• Record extracts:
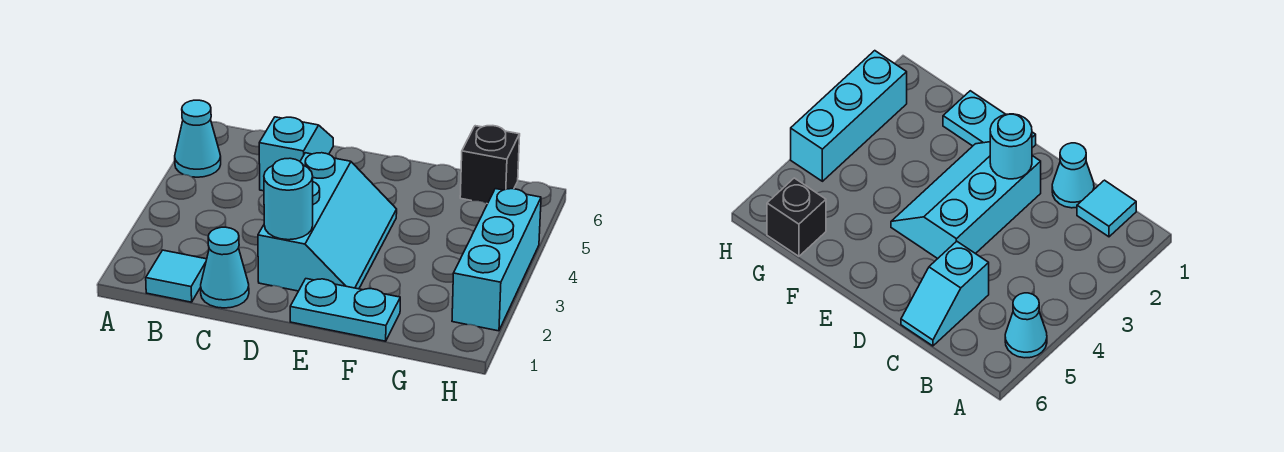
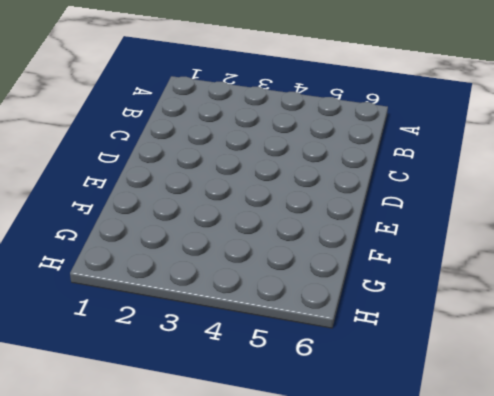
none -> cyan cone A5 level 1
none -> cyan tile B1 level 1

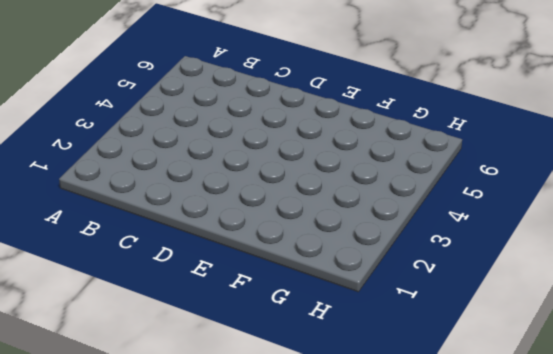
none -> cyan cone A5 level 1
none -> cyan tile B1 level 1

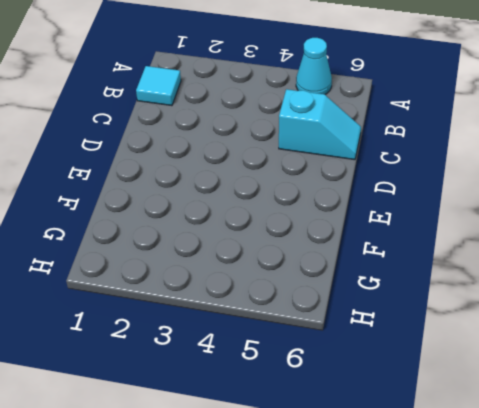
none -> cyan cone C1 level 1
none -> cyan slope D2:E4 level 1 top D

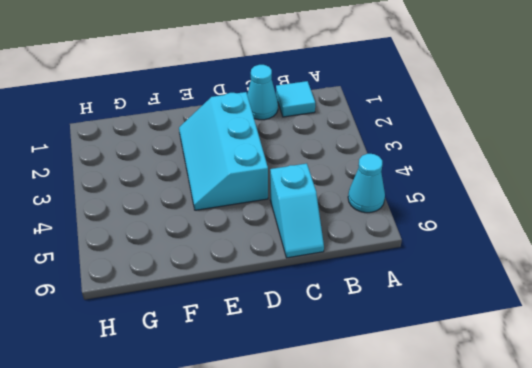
none -> cyan plate E1:F1 level 1
none -> black brick G6 level 1

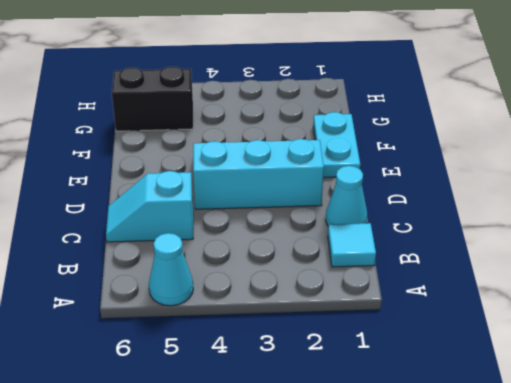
black brick G5:G6 level 1 -> black brick G6 level 1
none -> cyan brick H2:H4 level 1
none -> cyan round brick D2 level 2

• What you have to do: Leave out every picture, and repeat word for word only the lines from the one holding "none -> cyan cone C1 level 1" through the end of the entries above, both ends included.

• Written answer:
none -> cyan cone C1 level 1
none -> cyan slope D2:E4 level 1 top D

none -> cyan plate E1:F1 level 1
none -> black brick G6 level 1

black brick G5:G6 level 1 -> black brick G6 level 1
none -> cyan brick H2:H4 level 1
none -> cyan round brick D2 level 2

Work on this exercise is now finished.